## [EXERCISE AIM]
Without the pictures, give the entries below again exactly as written.

## [INPUT DATA]
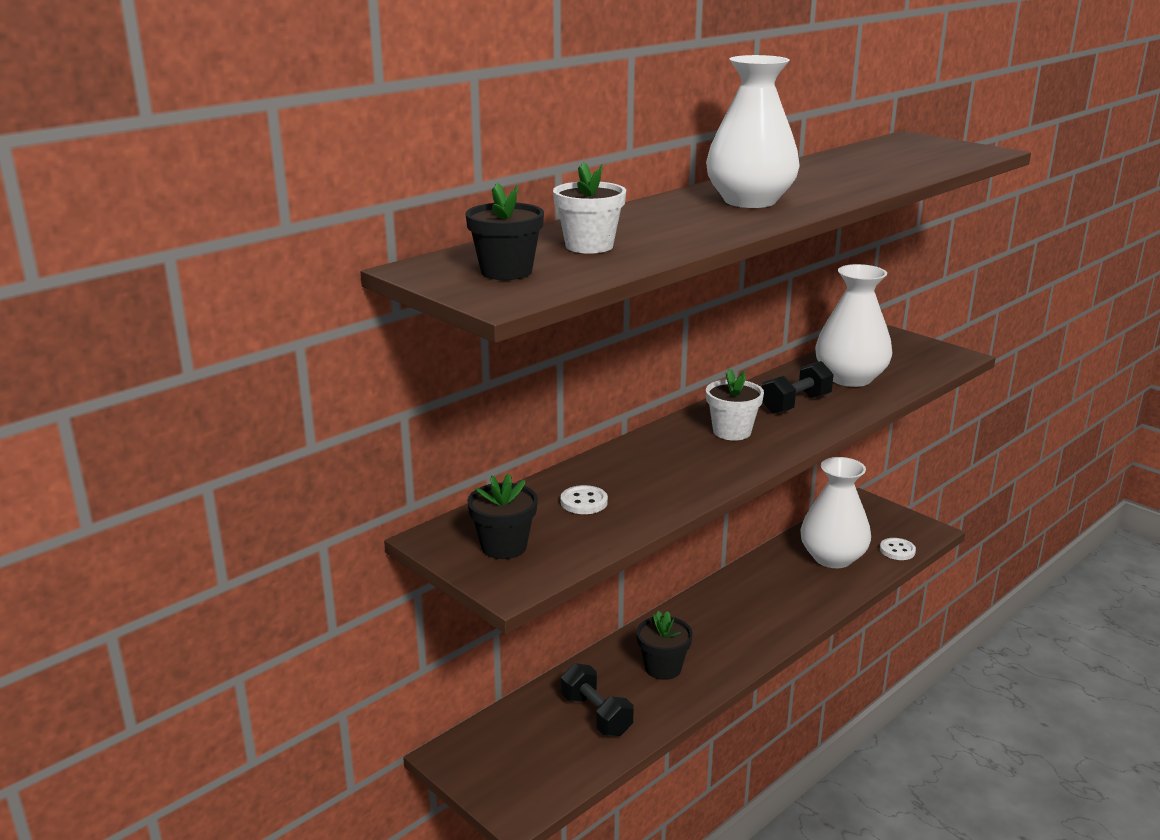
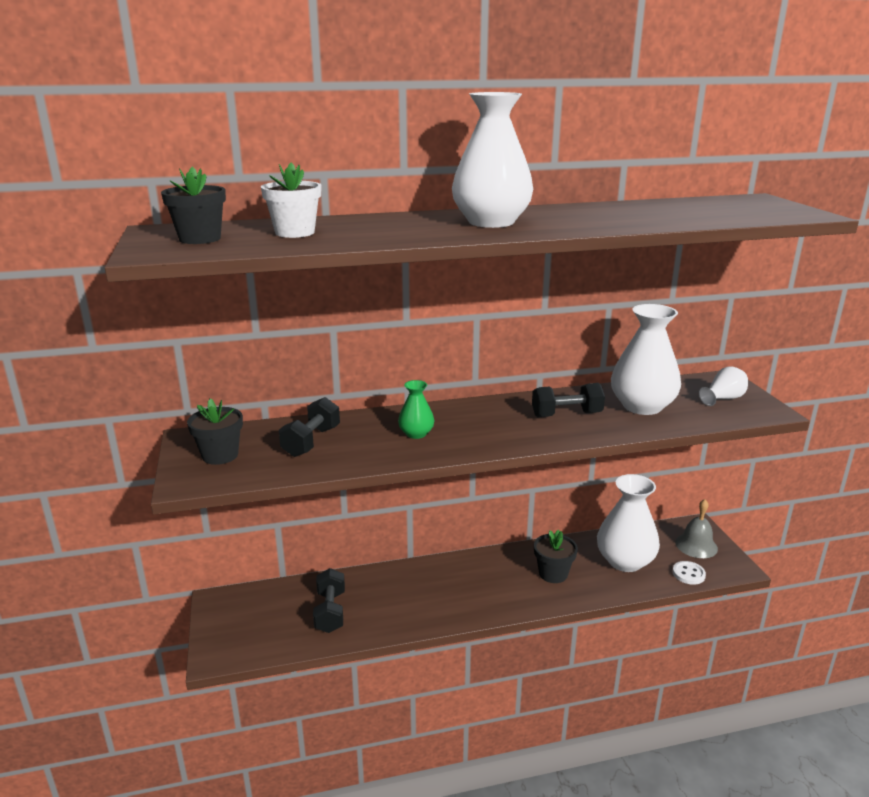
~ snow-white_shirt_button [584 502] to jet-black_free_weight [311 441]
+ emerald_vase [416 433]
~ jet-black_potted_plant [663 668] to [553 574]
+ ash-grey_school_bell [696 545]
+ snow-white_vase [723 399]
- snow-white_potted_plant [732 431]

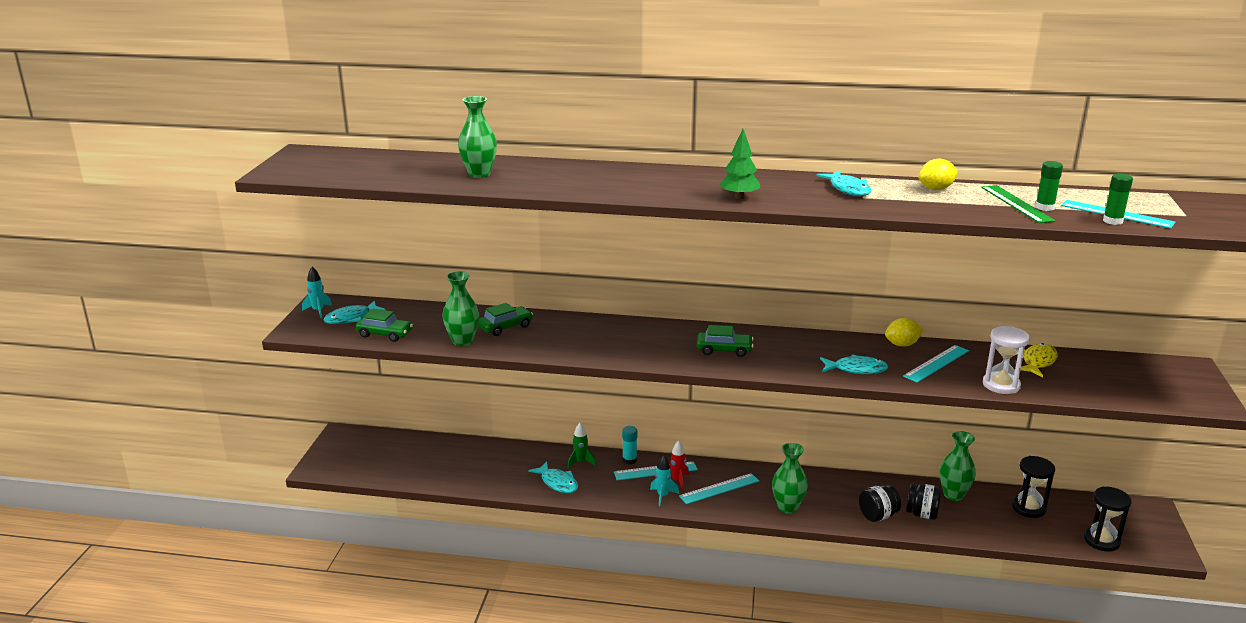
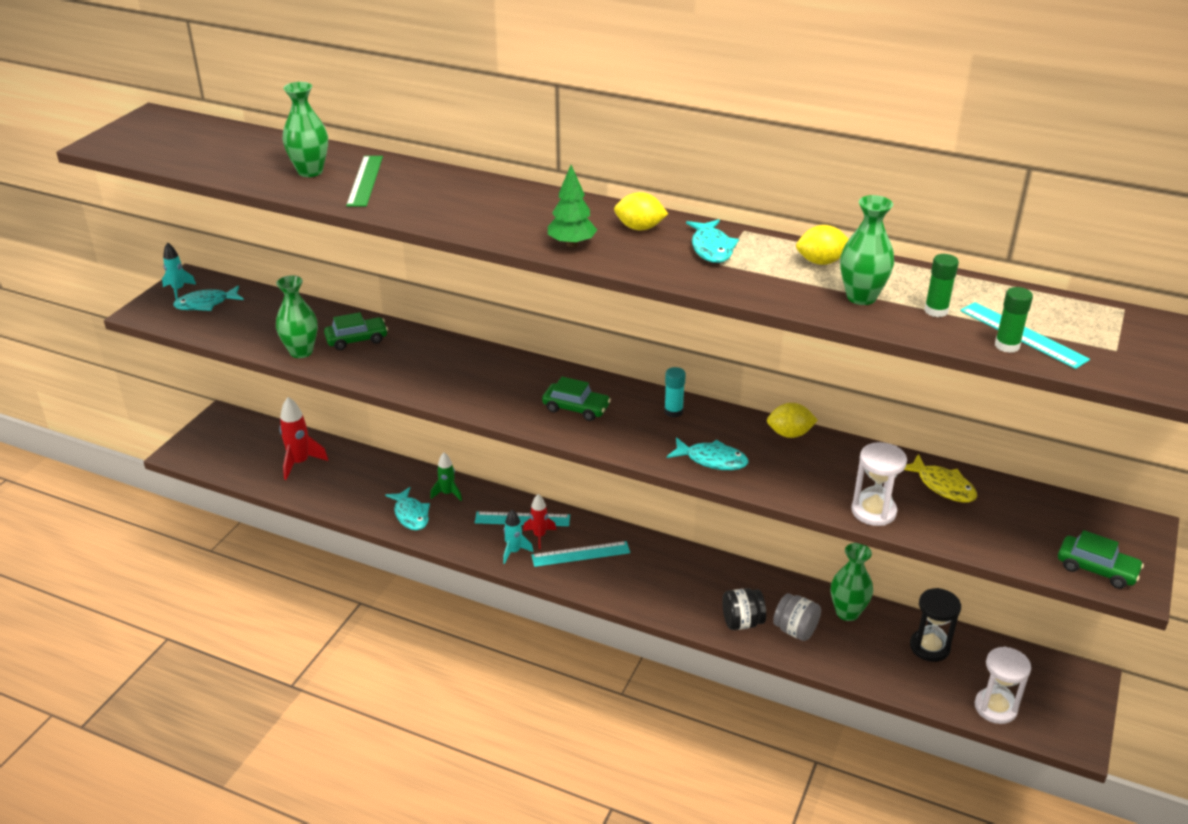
+ scarlet_spaceship [300 463]
~ emerald_straightedge [1016 204] to [365 180]
+ golden_citrus_fruit [639 228]
~ aqua_glue_stick [629 460] to [673 411]
~ jet-black_preserve_jar [922 514] to ash-grey_preserve_jar [795 630]
~ emerald_vase [787 507] to [861 297]
~ golden_fish_figure [1037 362] = [942 486] 90 degrees clockwise
~ jet-black_sandglass [1101 541] to snow-white_sandglass [995 707]
~ emerald_automobile [385 334] to [1096 569]
- aqua_straightedge [936 363]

## [RESULT OF THE EXERCISE]
~ snow-white_shirt_button [584 502] to jet-black_free_weight [311 441]
+ emerald_vase [416 433]
~ jet-black_potted_plant [663 668] to [553 574]
+ ash-grey_school_bell [696 545]
+ snow-white_vase [723 399]
- snow-white_potted_plant [732 431]

+ scarlet_spaceship [300 463]
~ emerald_straightedge [1016 204] to [365 180]
+ golden_citrus_fruit [639 228]
~ aqua_glue_stick [629 460] to [673 411]
~ jet-black_preserve_jar [922 514] to ash-grey_preserve_jar [795 630]
~ emerald_vase [787 507] to [861 297]
~ golden_fish_figure [1037 362] = [942 486] 90 degrees clockwise
~ jet-black_sandglass [1101 541] to snow-white_sandglass [995 707]
~ emerald_automobile [385 334] to [1096 569]
- aqua_straightedge [936 363]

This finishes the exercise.